[Change detection outputs]
.....

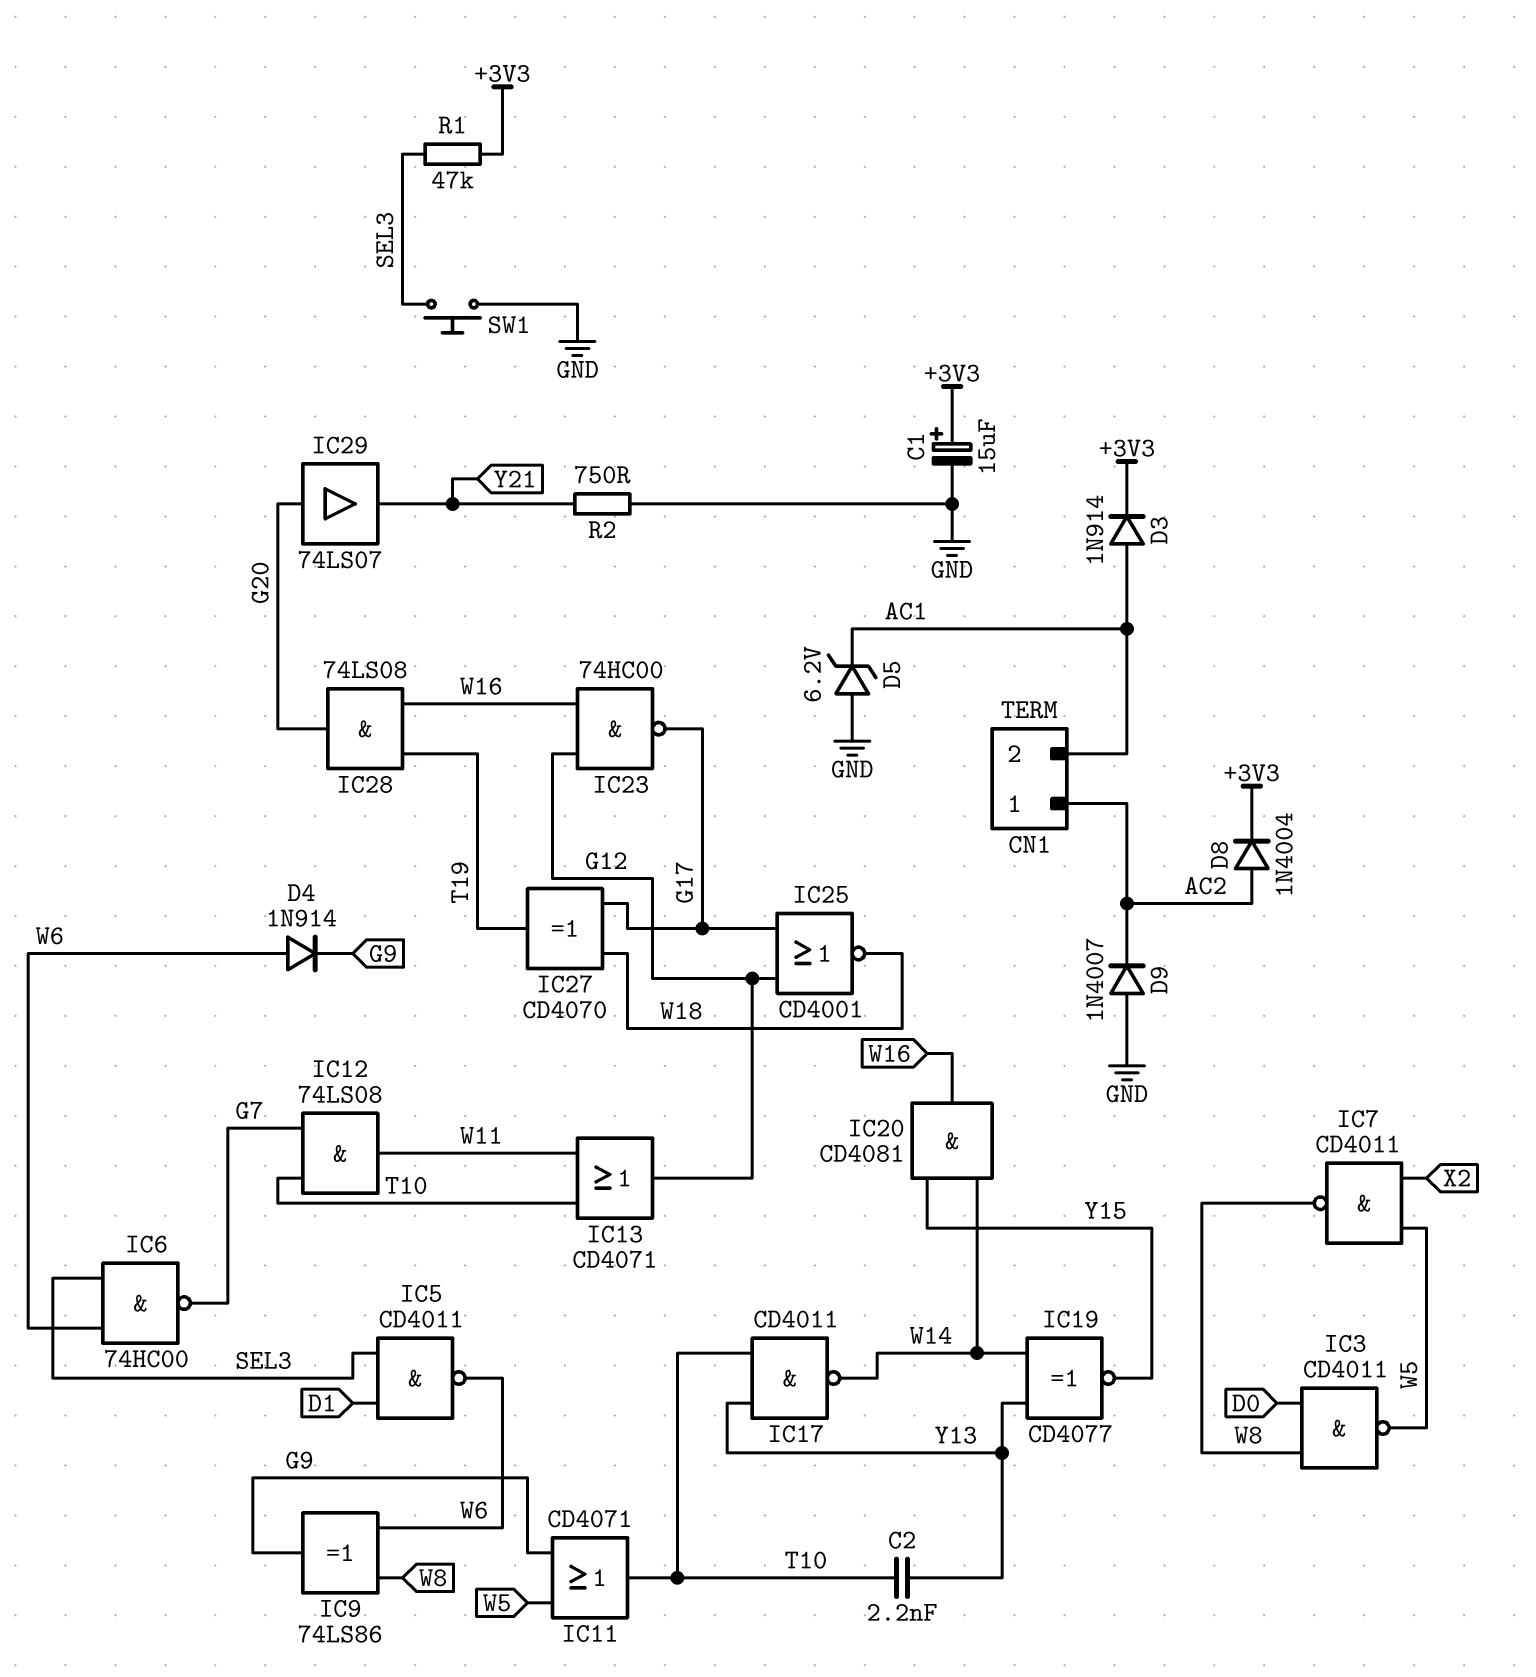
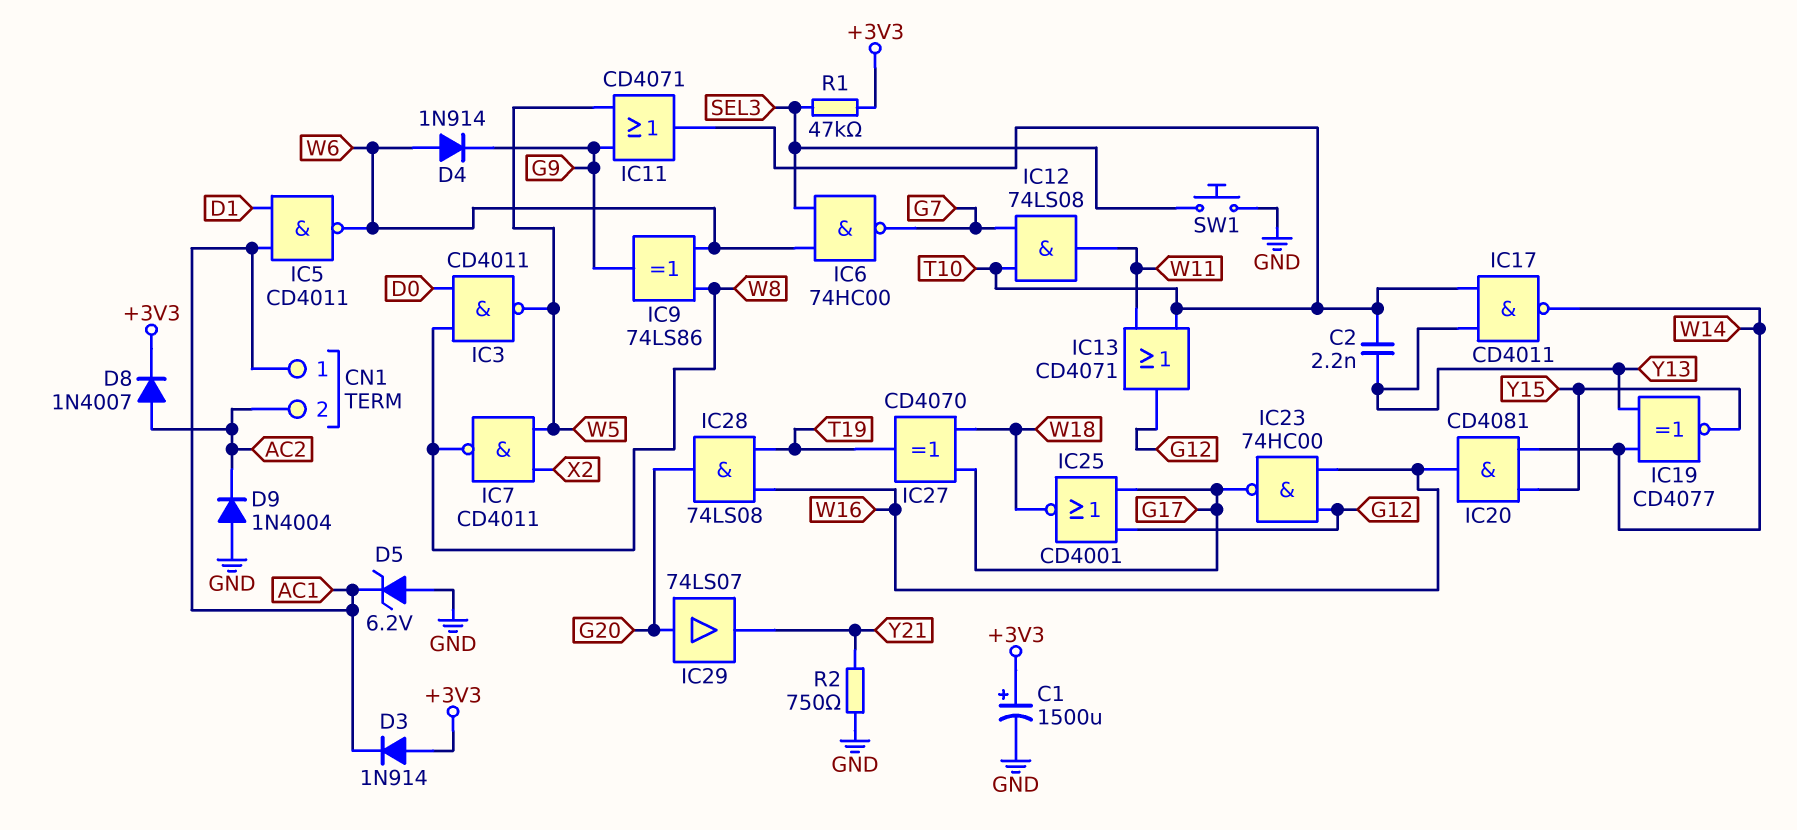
C1: 15uF (plus +3V3, minus GND) -> 1500uF (plus +3V3, minus GND)
CN1 pin 1: AC2 -> AC1
CN1 pin 2: AC1 -> AC2
D3: diode 1N914 (A AC1, K +3V3) -> diode 1N914 (A +3V3, K AC1)
D8: diode 1N4004 (A AC2, K +3V3) -> diode 1N4007 (A AC2, K +3V3)
D9: diode 1N4007 (A GND, K AC2) -> diode 1N4004 (A GND, K AC2)
IC5: NAND CD4011 (in D1, in SEL3, out W6) -> NAND CD4011 (in AC1, in D1, out W6)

.....

→ How to complete this task
The answer is to be the lines from the one holding "D3: diode 1N914" through the end of the data above, transcribed character for character, both ends included.

→ Solution for this task
D3: diode 1N914 (A AC1, K +3V3) -> diode 1N914 (A +3V3, K AC1)
D8: diode 1N4004 (A AC2, K +3V3) -> diode 1N4007 (A AC2, K +3V3)
D9: diode 1N4007 (A GND, K AC2) -> diode 1N4004 (A GND, K AC2)
IC5: NAND CD4011 (in D1, in SEL3, out W6) -> NAND CD4011 (in AC1, in D1, out W6)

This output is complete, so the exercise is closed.